◆ TO DO
A copy of the listing below is needed, exact in every line and without images.

______________________________

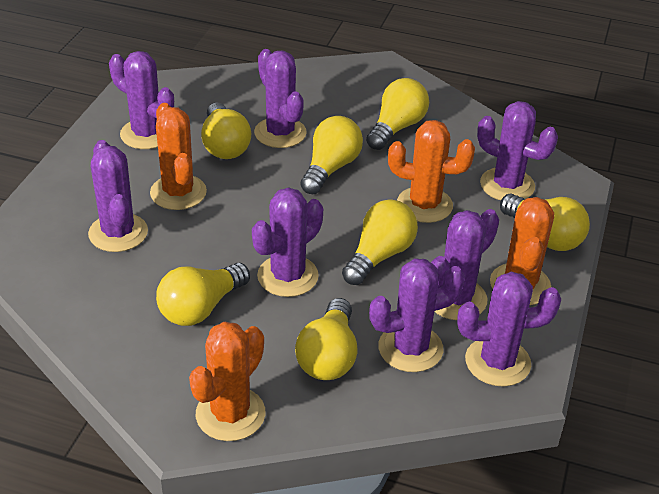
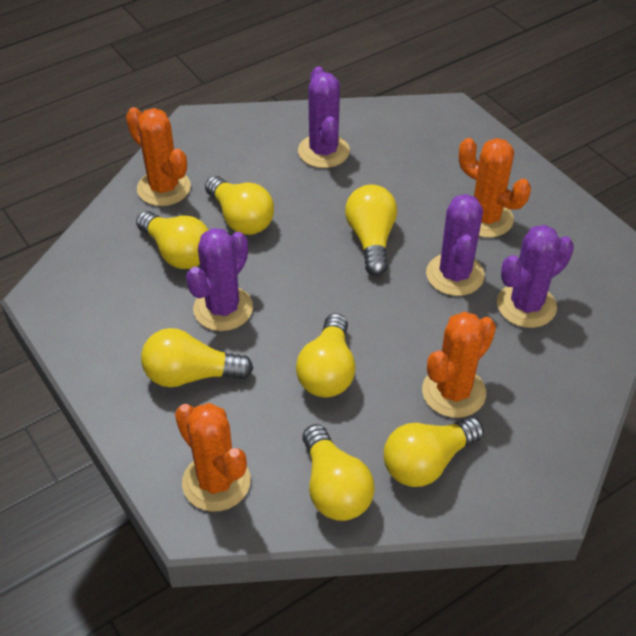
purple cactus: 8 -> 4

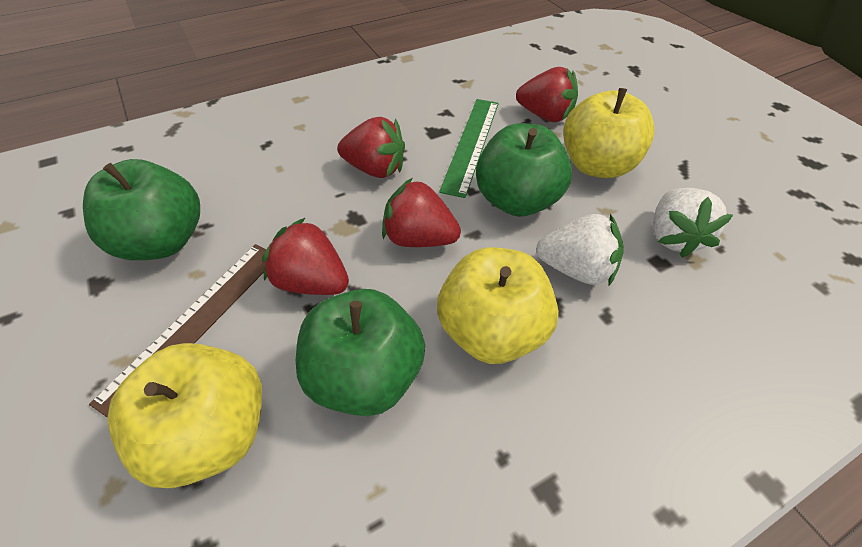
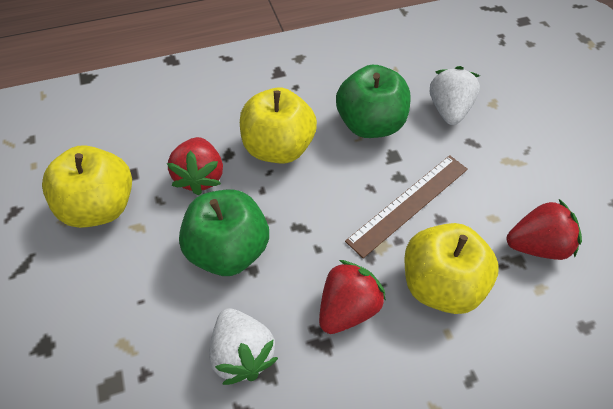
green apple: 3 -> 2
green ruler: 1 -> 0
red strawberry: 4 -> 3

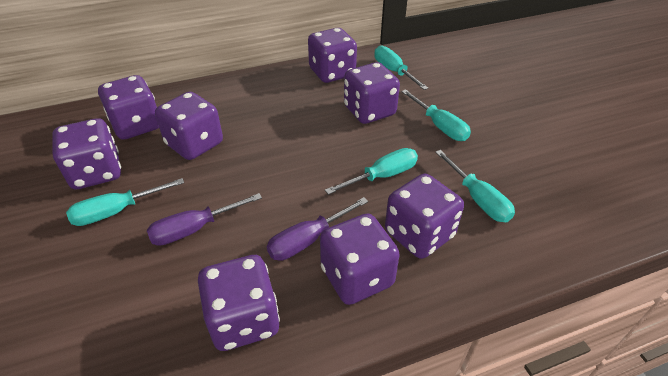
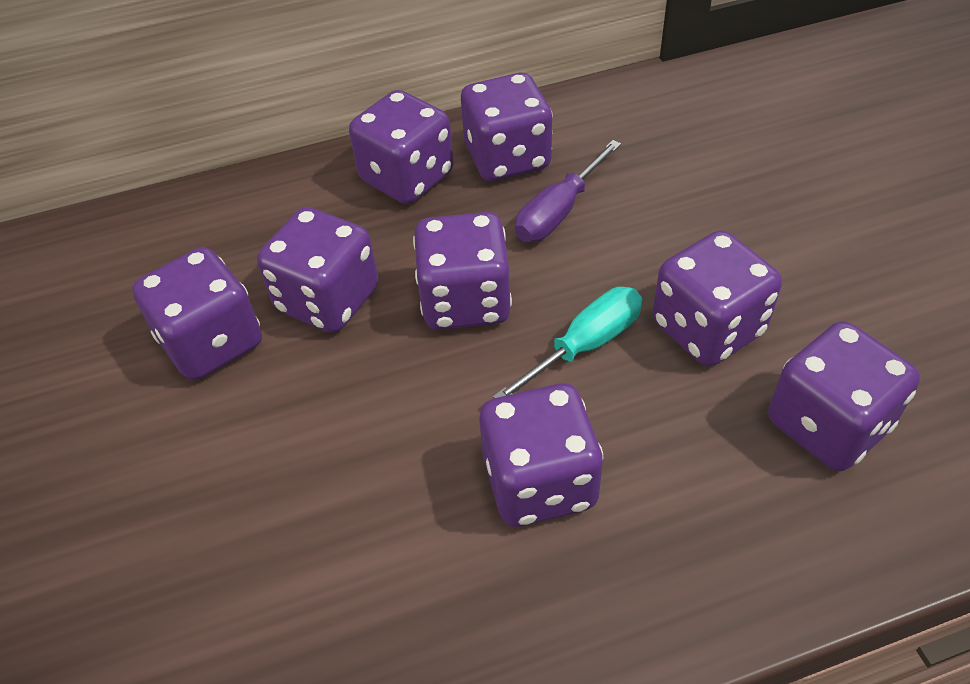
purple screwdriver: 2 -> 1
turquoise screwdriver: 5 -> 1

______________________________

◆ SOLUTION TO THIS EXERCISE
purple cactus: 8 -> 4

green apple: 3 -> 2
green ruler: 1 -> 0
red strawberry: 4 -> 3

purple screwdriver: 2 -> 1
turquoise screwdriver: 5 -> 1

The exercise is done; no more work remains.